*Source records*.
◆ ◆ ◆
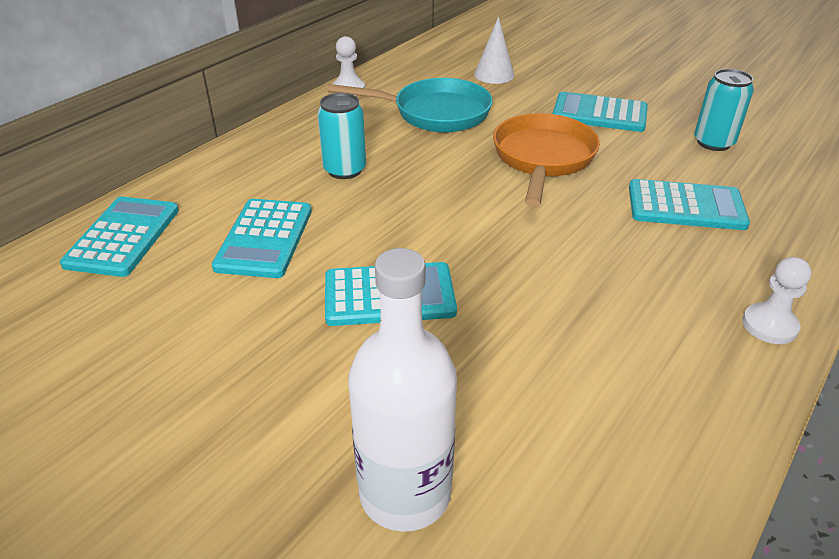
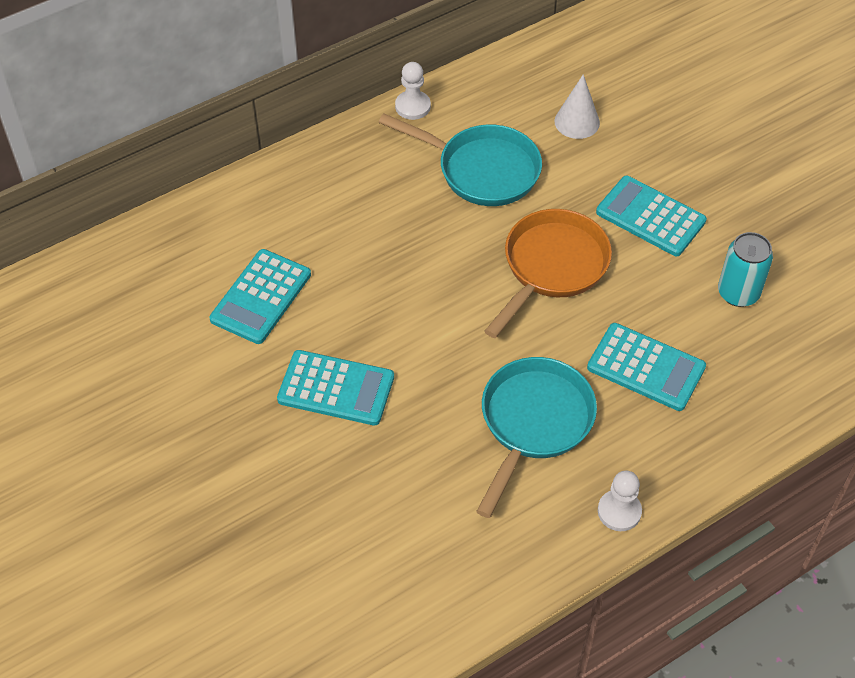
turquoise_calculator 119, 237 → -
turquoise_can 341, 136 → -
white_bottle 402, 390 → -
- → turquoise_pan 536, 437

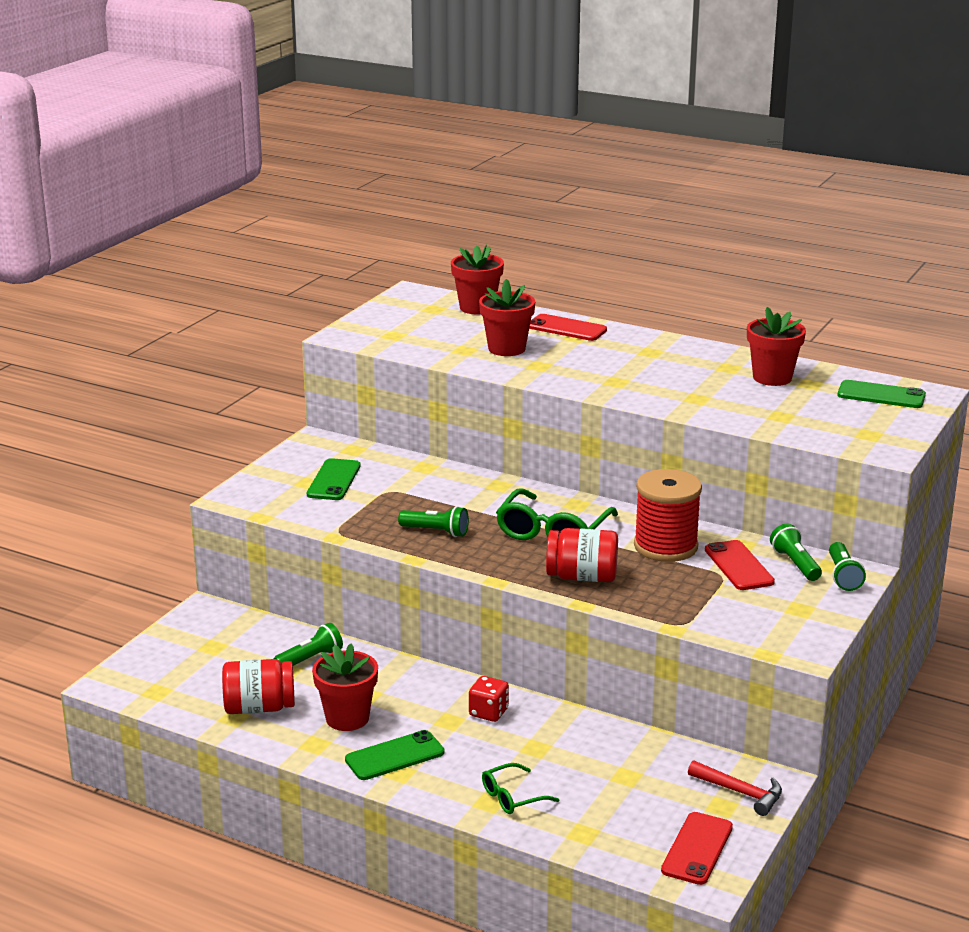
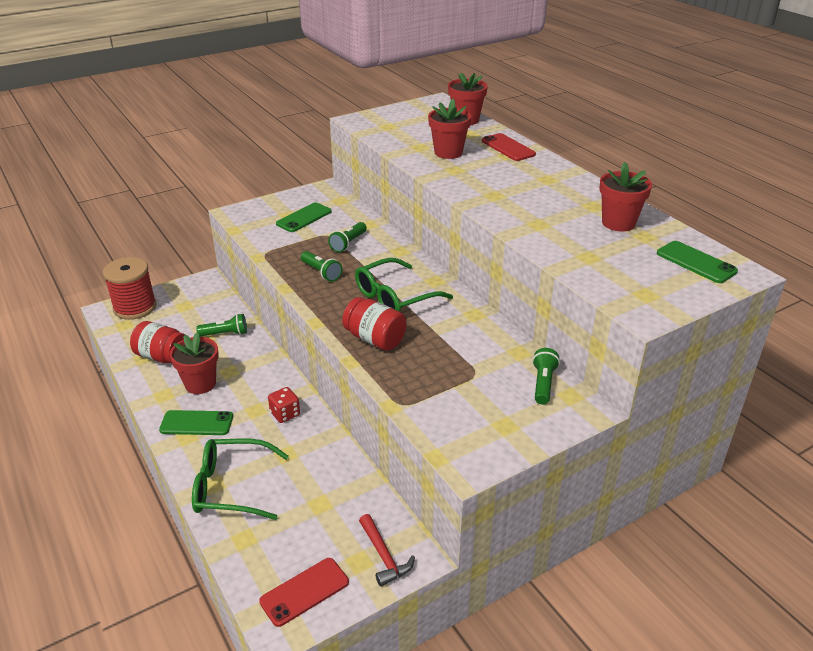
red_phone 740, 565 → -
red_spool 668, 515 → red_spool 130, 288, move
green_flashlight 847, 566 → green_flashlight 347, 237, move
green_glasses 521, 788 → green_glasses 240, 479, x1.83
◆ ◆ ◆
Restate, word for word and without pictures, the lines from the line containing "turquoise_can 341, 136" to the last line of the records above.

turquoise_can 341, 136 → -
white_bottle 402, 390 → -
- → turquoise_pan 536, 437

red_phone 740, 565 → -
red_spool 668, 515 → red_spool 130, 288, move
green_flashlight 847, 566 → green_flashlight 347, 237, move
green_glasses 521, 788 → green_glasses 240, 479, x1.83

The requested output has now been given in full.